EXERCISE INPUT Start Marker

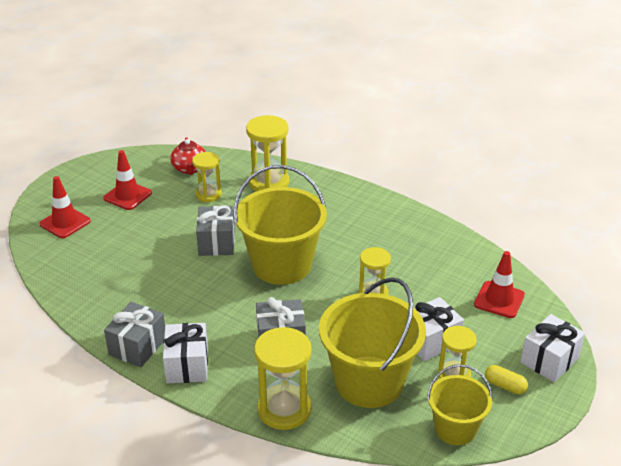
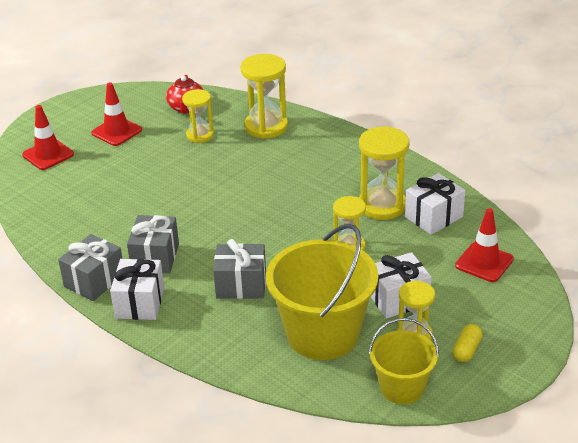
camera: 10 degrees right, 0 degrees up
(216, 242) = (197, 184): grey gift -> grey gift (155, 257)
(282, 265) = (260, 211): yellow bucket -> none
(284, 409) = (228, 353): yellow hourglass -> yellow hourglass (382, 205)
(505, 386) = (467, 350): yellow capsule -> yellow capsule turned 75 degrees clockwise
(549, 360) = (523, 328): white gift -> white gift (433, 217)

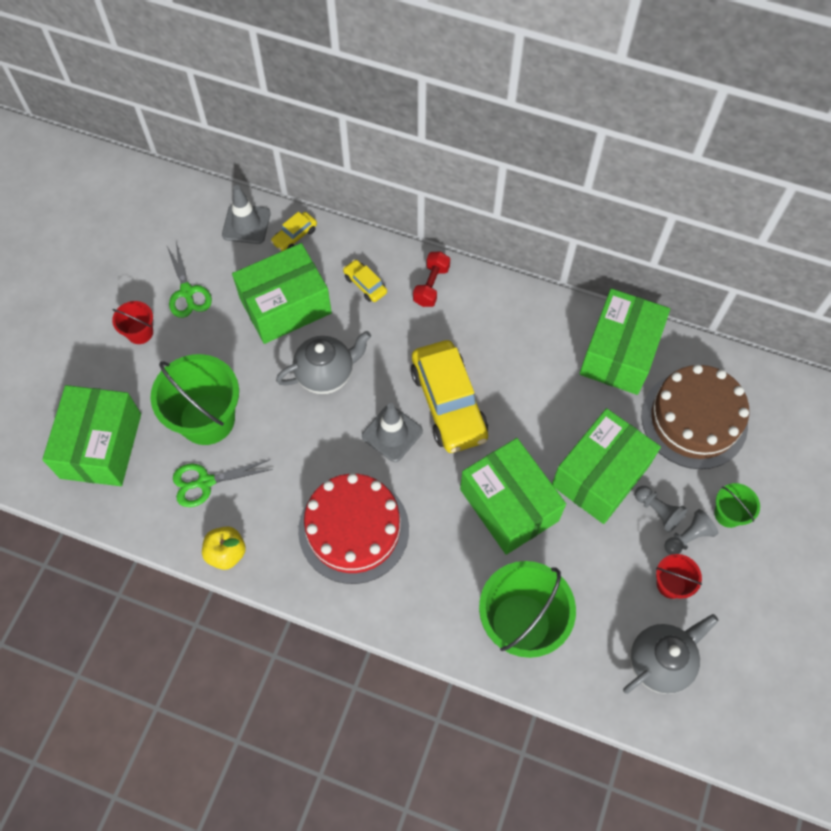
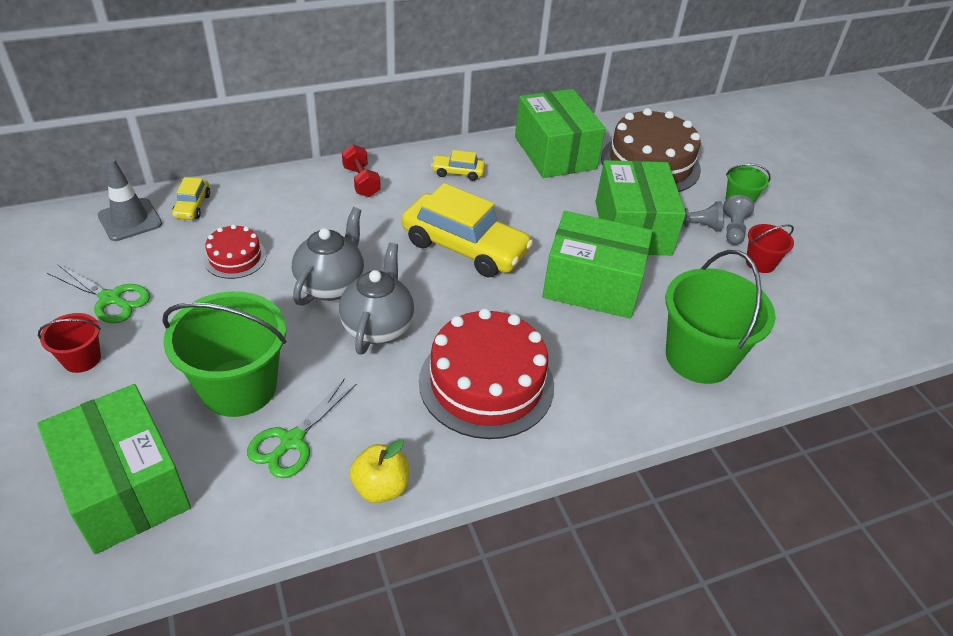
camera: 45 degrees left, 20 degrees down
(285, 306) = (235, 258): green box -> red cake
(365, 284) = (300, 207): yellow car -> yellow car (458, 172)
(392, 433) = (440, 293): grey traffic cone -> none
(660, 662) = (817, 314): grey teapot -> grey teapot (378, 327)

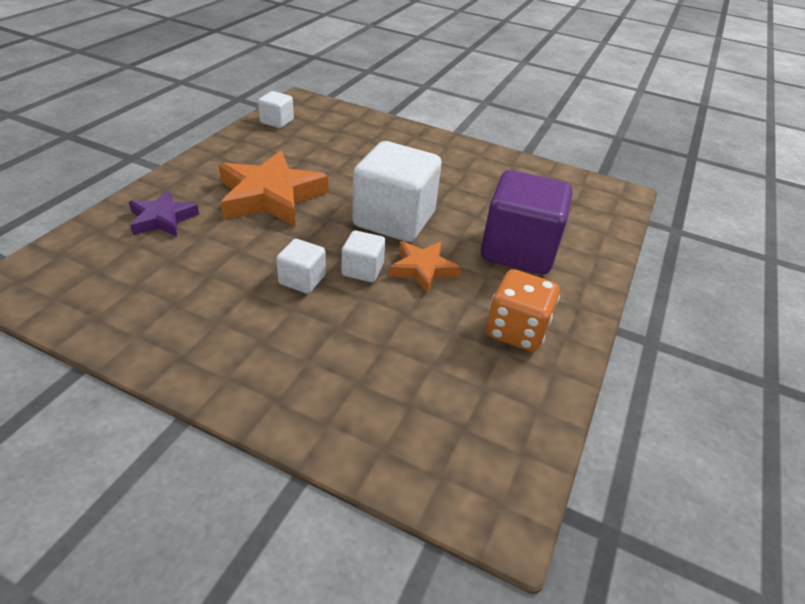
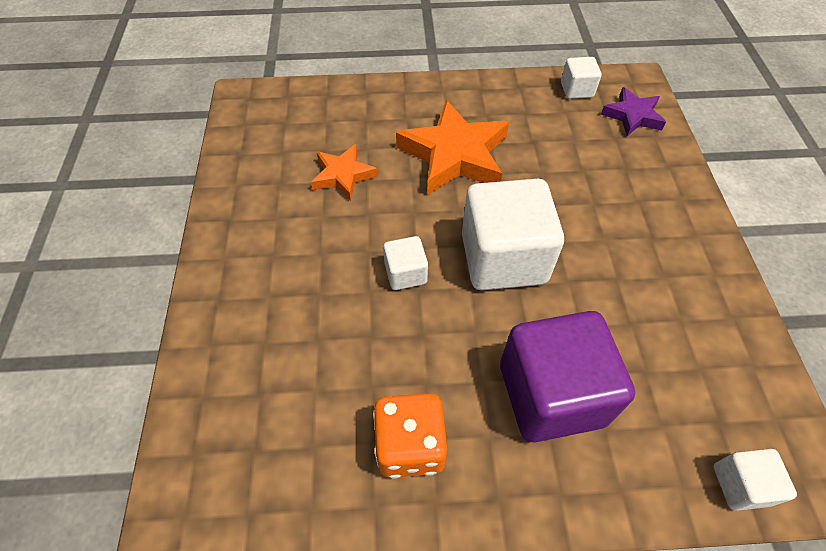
camera: 65 degrees right, 15 degrees up
(162, 219) = (366, 116): purple star -> purple star (632, 116)
(302, 280) = (360, 239): white cube -> white cube (741, 485)
(423, 269) = (444, 319): orange star -> orange star (343, 175)

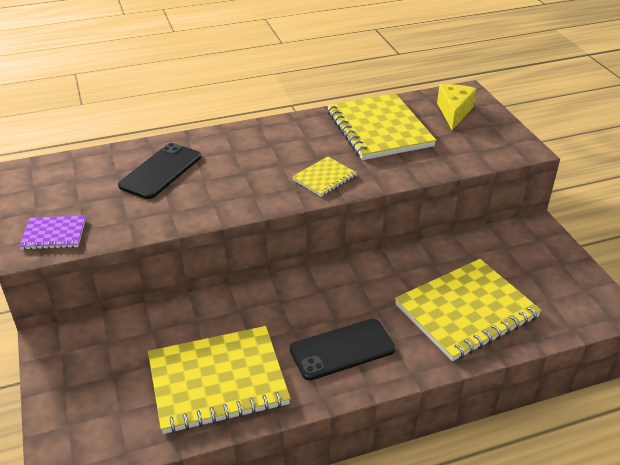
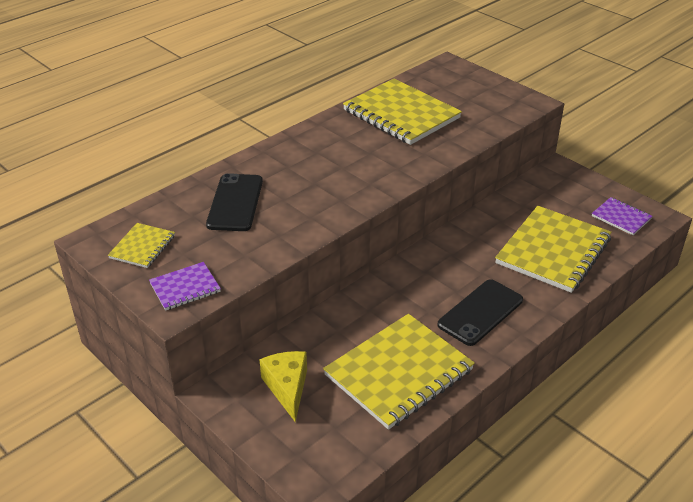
camera: 25 degrees left, 0 degrees up
(324, 178) = (390, 169): yellow notebook -> yellow notebook (142, 247)
(454, 112) = (452, 84): yellow cheese -> yellow cheese (287, 388)
(569, 299) = (621, 217): none -> purple notebook

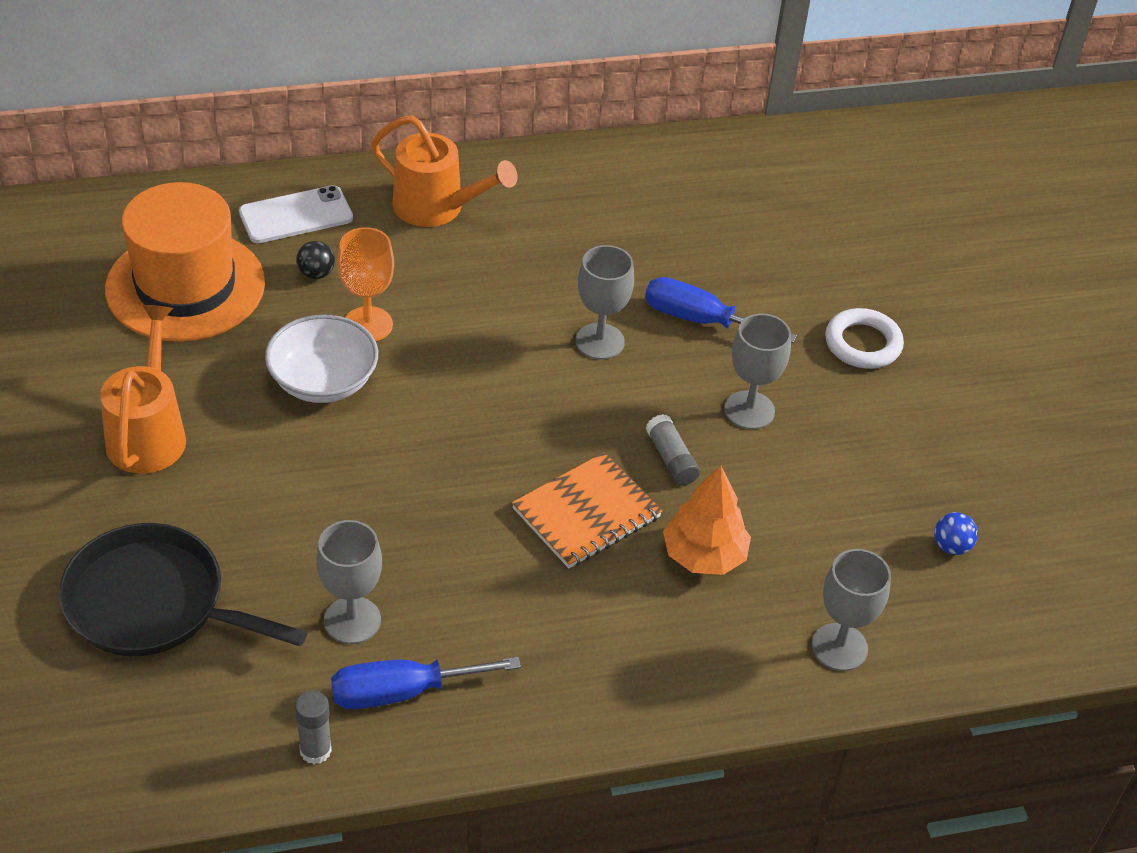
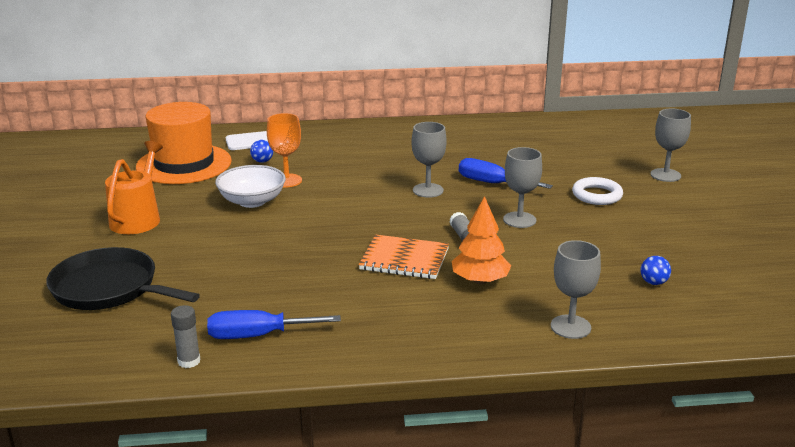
camera: 10 degrees right, 20 degrees down
(316, 274) = (262, 161): black ball -> blue ball
(352, 620) = (235, 301): grey goblet -> grey goblet (665, 175)
(437, 208) = (341, 140): orange watering can -> none
(586, 513) = (404, 259): orange notebook -> orange notebook turned 45 degrees clockwise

EXERCISE INPUT End Marker

- ABOUT THIS TASK: What you give back must be exactly the lines from the opening line of the entries through the line holding "(549, 360) = (523, 328): white", with no pictures.

- WRITTEN RESPONSE:
camera: 10 degrees right, 0 degrees up
(216, 242) = (197, 184): grey gift -> grey gift (155, 257)
(282, 265) = (260, 211): yellow bucket -> none
(284, 409) = (228, 353): yellow hourglass -> yellow hourglass (382, 205)
(505, 386) = (467, 350): yellow capsule -> yellow capsule turned 75 degrees clockwise
(549, 360) = (523, 328): white gift -> white gift (433, 217)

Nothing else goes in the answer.